[Data excerpts]
>>>>
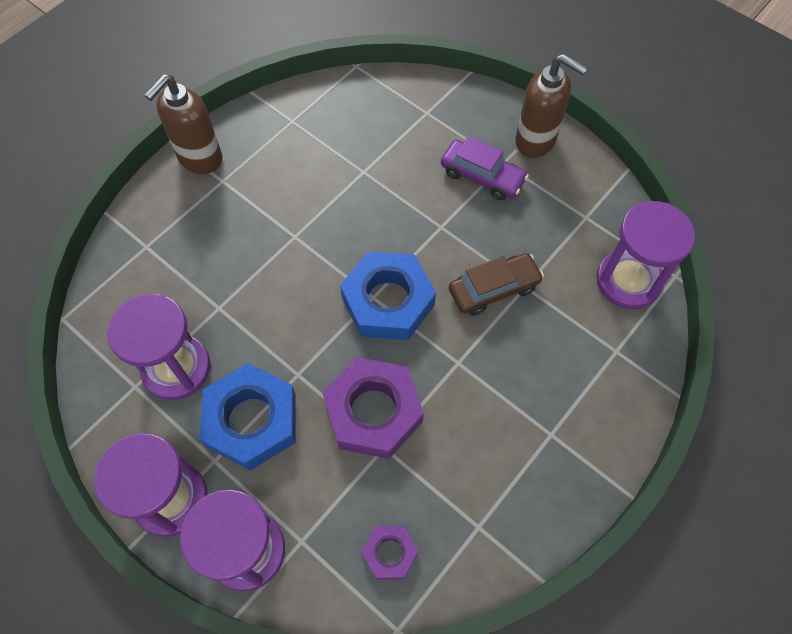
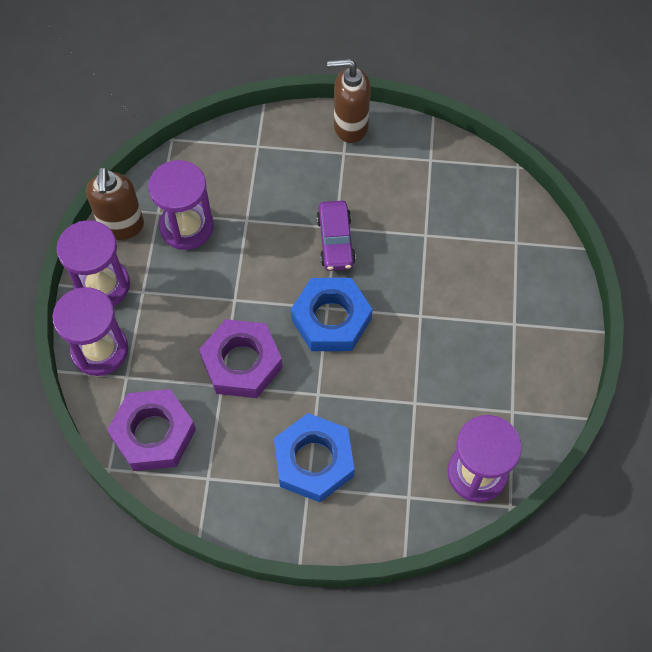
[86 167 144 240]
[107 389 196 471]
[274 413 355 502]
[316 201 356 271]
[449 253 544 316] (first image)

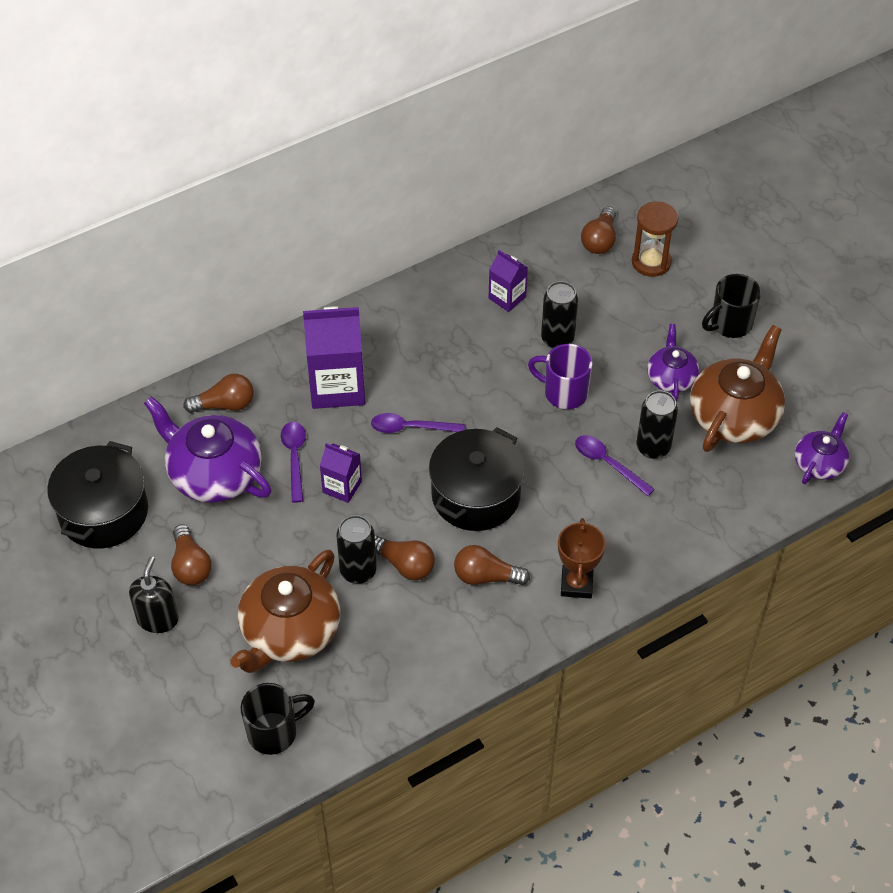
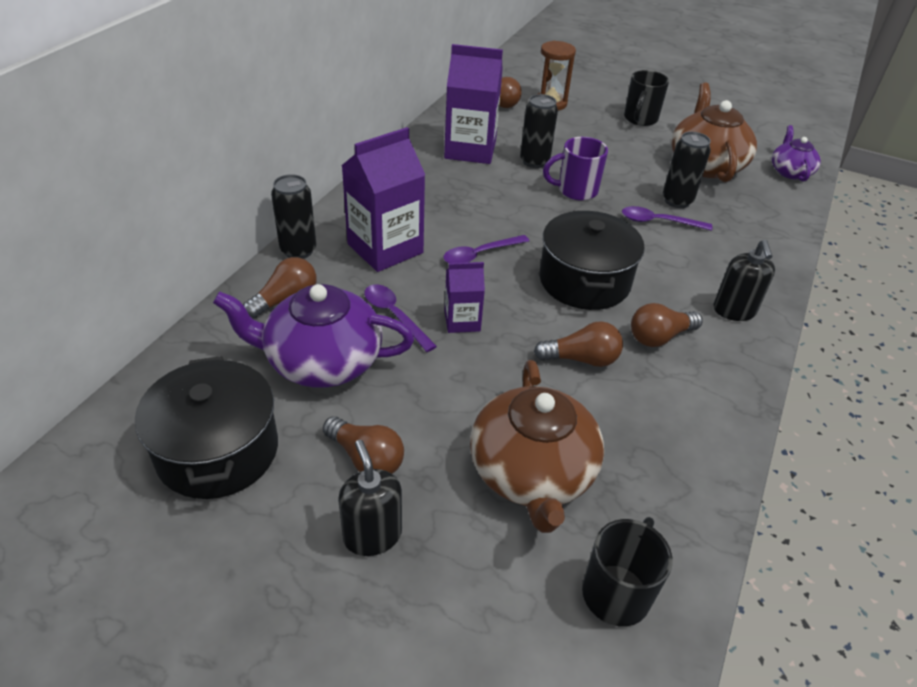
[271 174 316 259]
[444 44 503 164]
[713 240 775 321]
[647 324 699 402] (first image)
<<<<
With the pictures left out, copy exactly the lines from the line holding "[316 201 356 271]" through the final line of the records, including both.

[316 201 356 271]
[449 253 544 316] (first image)

[271 174 316 259]
[444 44 503 164]
[713 240 775 321]
[647 324 699 402] (first image)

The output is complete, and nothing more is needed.